#### [Task inputs]
★ ★ ★ ★

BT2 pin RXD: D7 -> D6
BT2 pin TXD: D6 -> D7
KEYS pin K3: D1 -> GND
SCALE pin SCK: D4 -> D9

★ ★ ★ ★

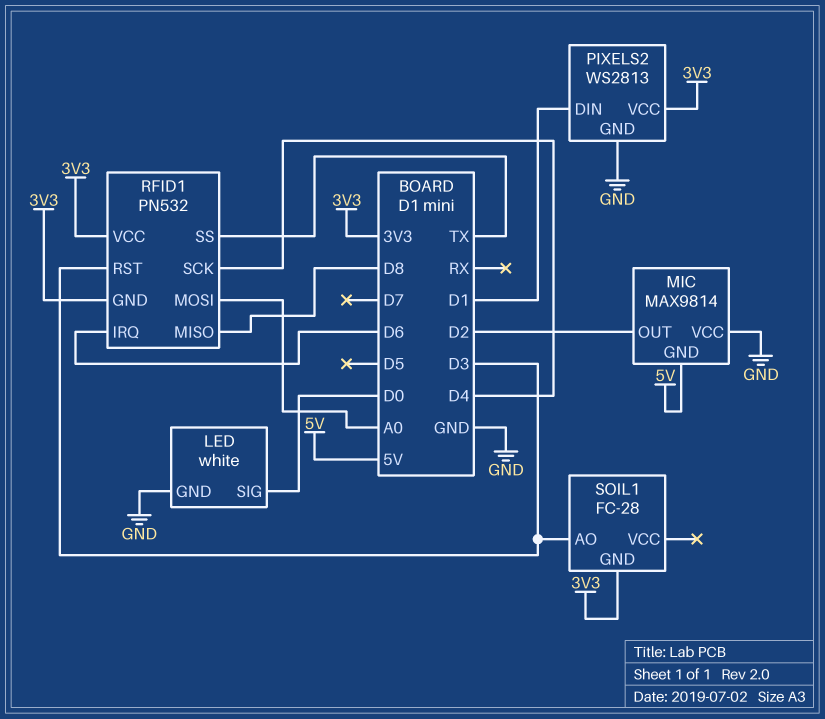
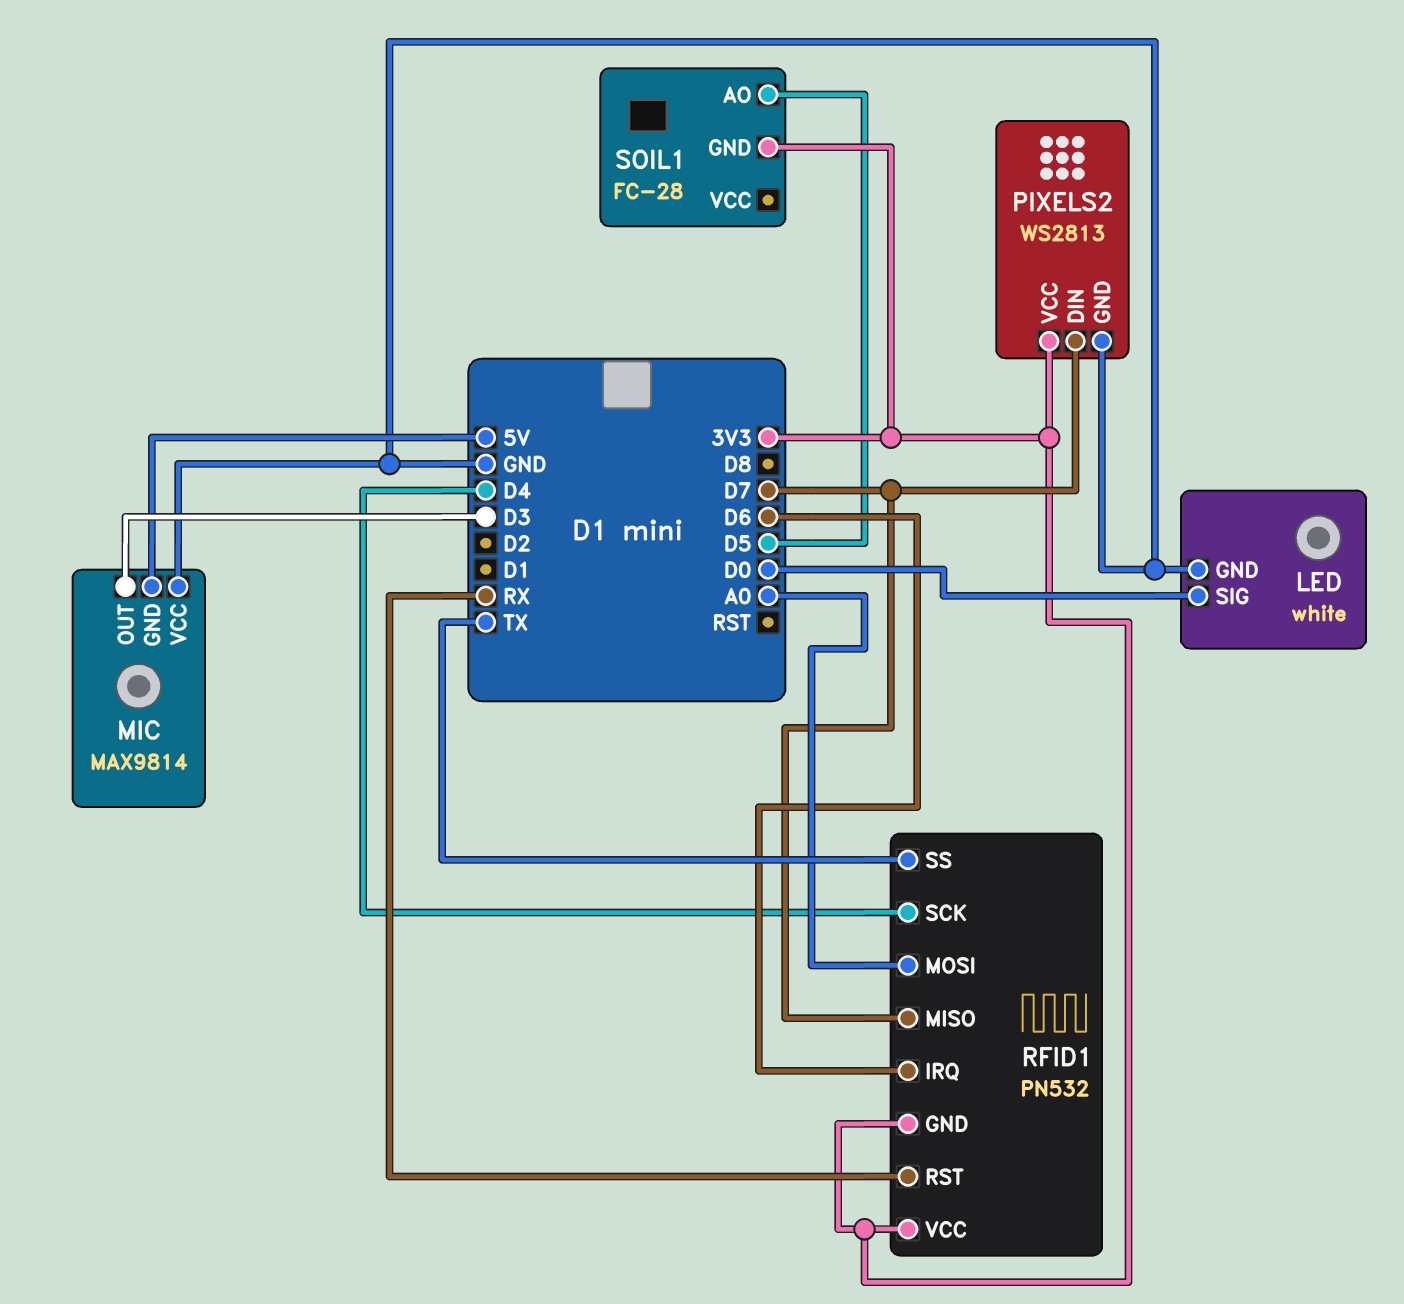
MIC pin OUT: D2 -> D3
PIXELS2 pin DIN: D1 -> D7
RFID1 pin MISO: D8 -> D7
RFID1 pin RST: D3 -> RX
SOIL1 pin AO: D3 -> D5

★ ★ ★ ★

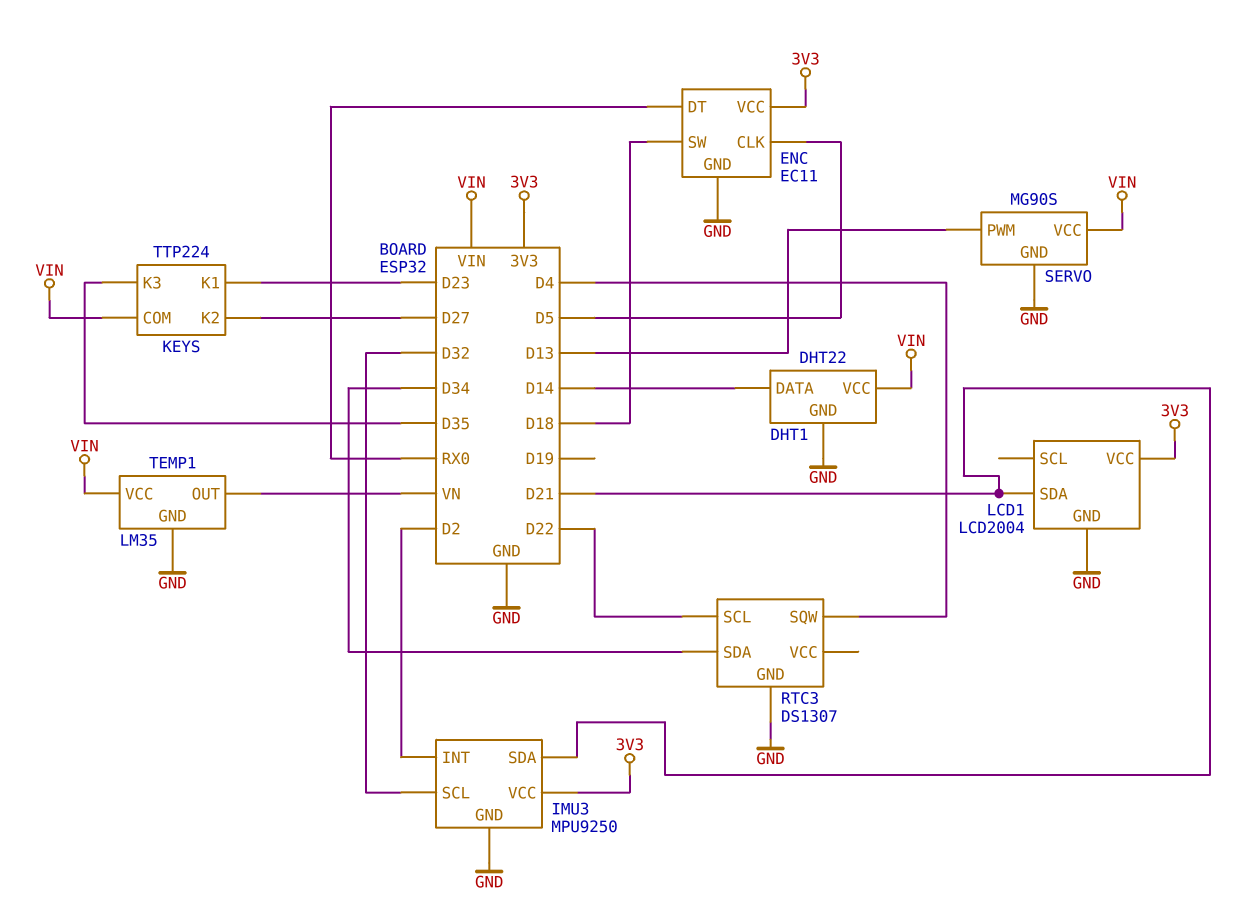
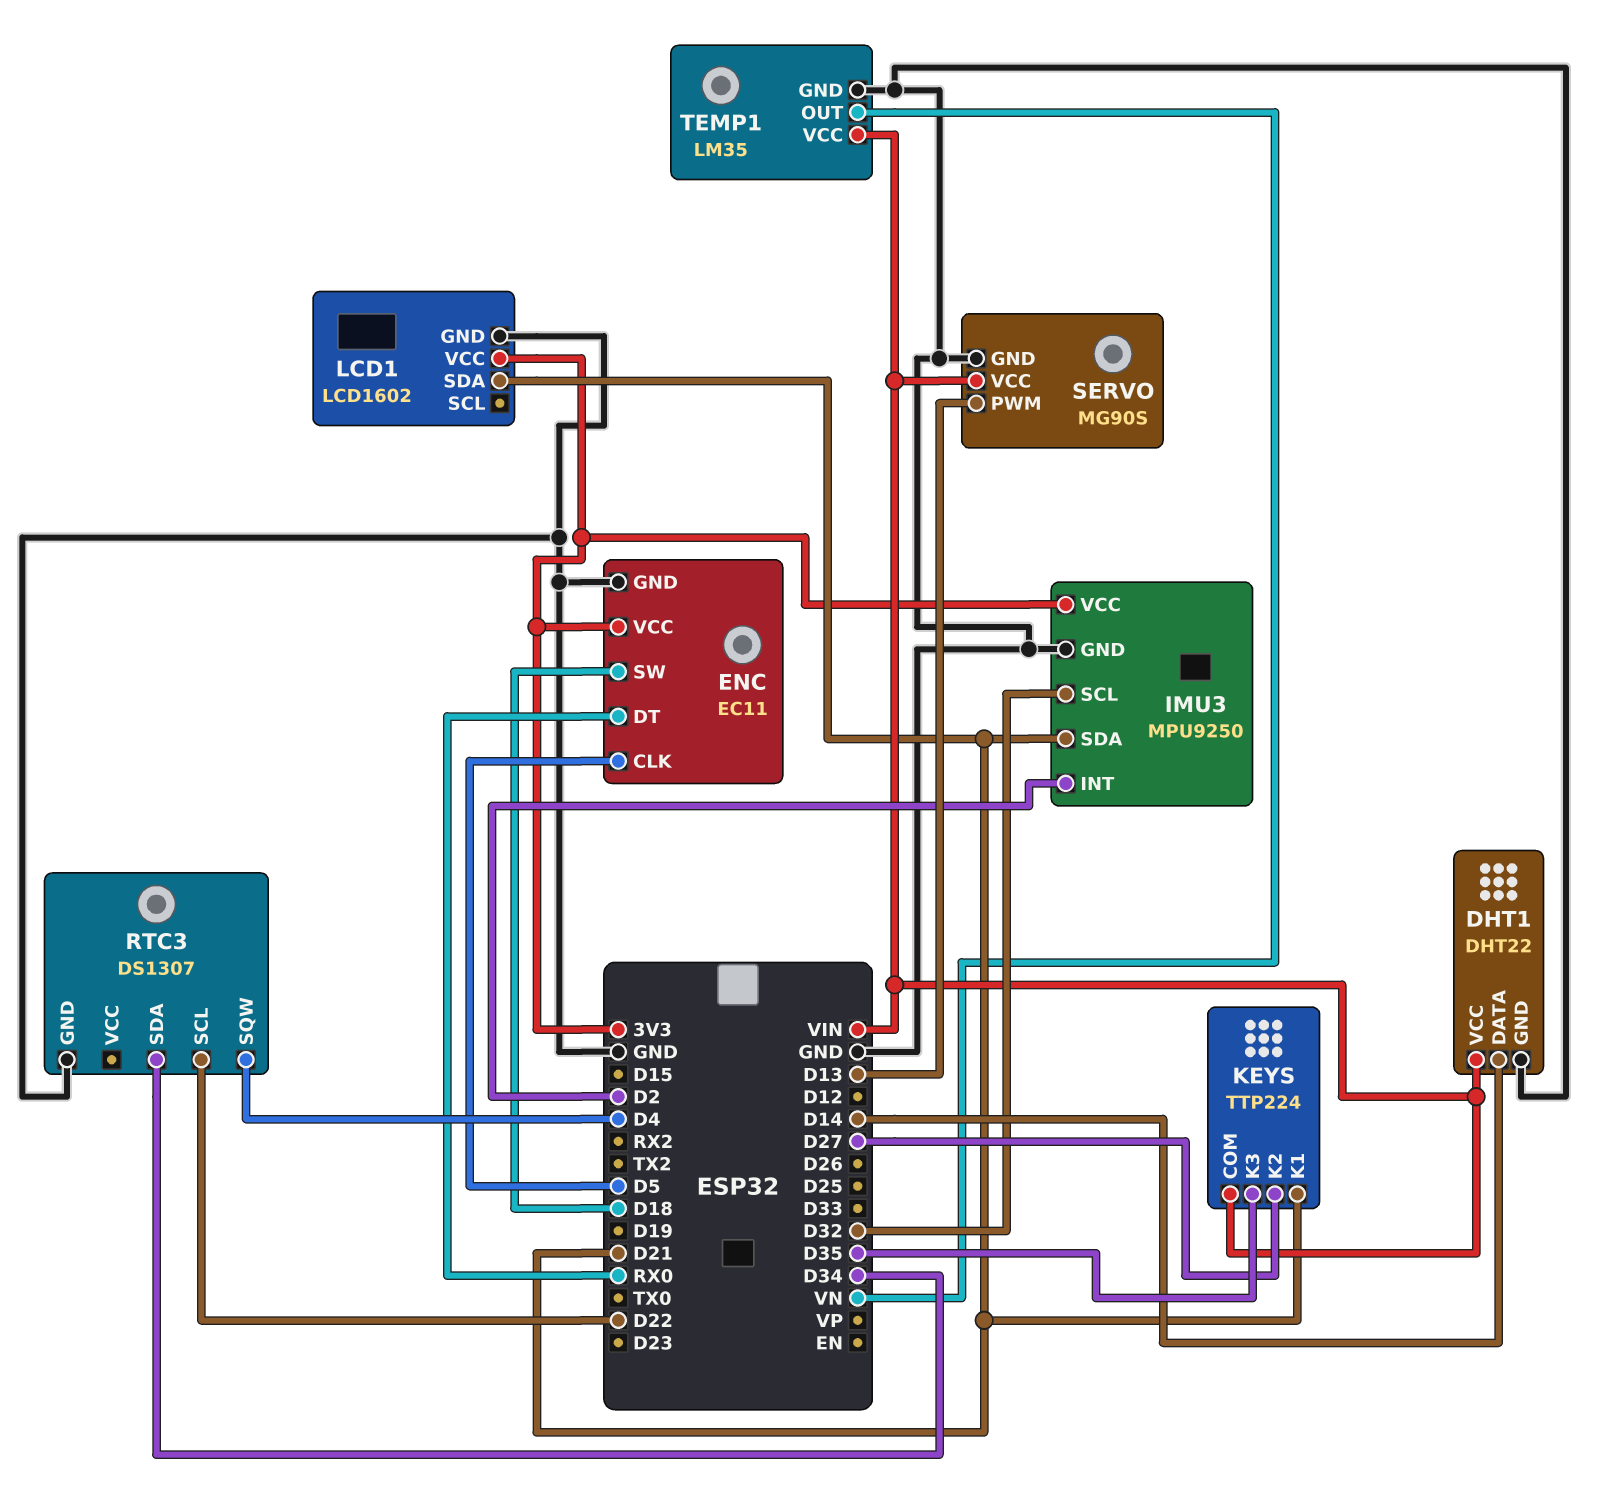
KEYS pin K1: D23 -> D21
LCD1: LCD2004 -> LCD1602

★ ★ ★ ★

#### [Prompt]
Copy the lines of the data above exactly as written, beginning with the line containing "BT2 pin RXD: D7 -> D6" and ending with the line containing "SCALE pin SCK: D4 -> D9", and leave out all other lines.

#### [Output for this task]
BT2 pin RXD: D7 -> D6
BT2 pin TXD: D6 -> D7
KEYS pin K3: D1 -> GND
SCALE pin SCK: D4 -> D9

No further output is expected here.